• _Work request_
Only the lines from the one containing "yellow truck: 0 -> 3" through the one containing "orange notebook: 4 -> 2" should be printed, exactly as they appear below, with both ends included.

Source records

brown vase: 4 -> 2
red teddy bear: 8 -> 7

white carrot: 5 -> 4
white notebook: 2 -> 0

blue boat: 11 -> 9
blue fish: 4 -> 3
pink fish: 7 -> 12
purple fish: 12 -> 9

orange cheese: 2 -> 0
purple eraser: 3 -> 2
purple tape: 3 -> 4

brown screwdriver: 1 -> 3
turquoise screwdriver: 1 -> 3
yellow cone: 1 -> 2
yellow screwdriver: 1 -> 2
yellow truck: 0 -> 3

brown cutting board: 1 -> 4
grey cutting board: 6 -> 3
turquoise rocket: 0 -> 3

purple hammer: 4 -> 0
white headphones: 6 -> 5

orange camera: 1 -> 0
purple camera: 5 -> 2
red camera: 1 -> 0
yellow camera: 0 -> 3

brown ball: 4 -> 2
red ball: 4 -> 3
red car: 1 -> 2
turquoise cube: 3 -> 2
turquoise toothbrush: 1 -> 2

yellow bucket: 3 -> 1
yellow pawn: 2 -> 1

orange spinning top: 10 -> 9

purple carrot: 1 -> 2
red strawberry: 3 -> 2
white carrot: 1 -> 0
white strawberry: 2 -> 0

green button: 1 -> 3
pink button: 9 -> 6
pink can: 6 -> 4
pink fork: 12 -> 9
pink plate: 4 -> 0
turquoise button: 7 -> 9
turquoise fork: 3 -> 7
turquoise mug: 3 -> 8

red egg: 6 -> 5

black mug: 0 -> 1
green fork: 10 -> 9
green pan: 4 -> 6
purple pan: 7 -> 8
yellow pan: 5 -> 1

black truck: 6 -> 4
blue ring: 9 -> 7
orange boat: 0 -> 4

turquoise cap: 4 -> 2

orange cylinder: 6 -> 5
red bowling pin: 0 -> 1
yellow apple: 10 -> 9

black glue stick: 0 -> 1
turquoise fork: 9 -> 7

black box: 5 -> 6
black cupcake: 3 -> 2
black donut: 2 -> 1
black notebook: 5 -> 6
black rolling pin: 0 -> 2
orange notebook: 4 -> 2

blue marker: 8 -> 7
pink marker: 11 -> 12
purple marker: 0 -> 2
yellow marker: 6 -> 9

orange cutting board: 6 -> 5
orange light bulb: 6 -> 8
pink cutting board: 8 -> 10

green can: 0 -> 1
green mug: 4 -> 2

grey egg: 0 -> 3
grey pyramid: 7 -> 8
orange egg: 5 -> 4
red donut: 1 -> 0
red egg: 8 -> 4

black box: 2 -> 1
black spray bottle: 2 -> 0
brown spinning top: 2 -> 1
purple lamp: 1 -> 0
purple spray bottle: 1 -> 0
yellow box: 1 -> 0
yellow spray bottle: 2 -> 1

• _Exercise answer_
yellow truck: 0 -> 3

brown cutting board: 1 -> 4
grey cutting board: 6 -> 3
turquoise rocket: 0 -> 3

purple hammer: 4 -> 0
white headphones: 6 -> 5

orange camera: 1 -> 0
purple camera: 5 -> 2
red camera: 1 -> 0
yellow camera: 0 -> 3

brown ball: 4 -> 2
red ball: 4 -> 3
red car: 1 -> 2
turquoise cube: 3 -> 2
turquoise toothbrush: 1 -> 2

yellow bucket: 3 -> 1
yellow pawn: 2 -> 1

orange spinning top: 10 -> 9

purple carrot: 1 -> 2
red strawberry: 3 -> 2
white carrot: 1 -> 0
white strawberry: 2 -> 0

green button: 1 -> 3
pink button: 9 -> 6
pink can: 6 -> 4
pink fork: 12 -> 9
pink plate: 4 -> 0
turquoise button: 7 -> 9
turquoise fork: 3 -> 7
turquoise mug: 3 -> 8

red egg: 6 -> 5

black mug: 0 -> 1
green fork: 10 -> 9
green pan: 4 -> 6
purple pan: 7 -> 8
yellow pan: 5 -> 1

black truck: 6 -> 4
blue ring: 9 -> 7
orange boat: 0 -> 4

turquoise cap: 4 -> 2

orange cylinder: 6 -> 5
red bowling pin: 0 -> 1
yellow apple: 10 -> 9

black glue stick: 0 -> 1
turquoise fork: 9 -> 7

black box: 5 -> 6
black cupcake: 3 -> 2
black donut: 2 -> 1
black notebook: 5 -> 6
black rolling pin: 0 -> 2
orange notebook: 4 -> 2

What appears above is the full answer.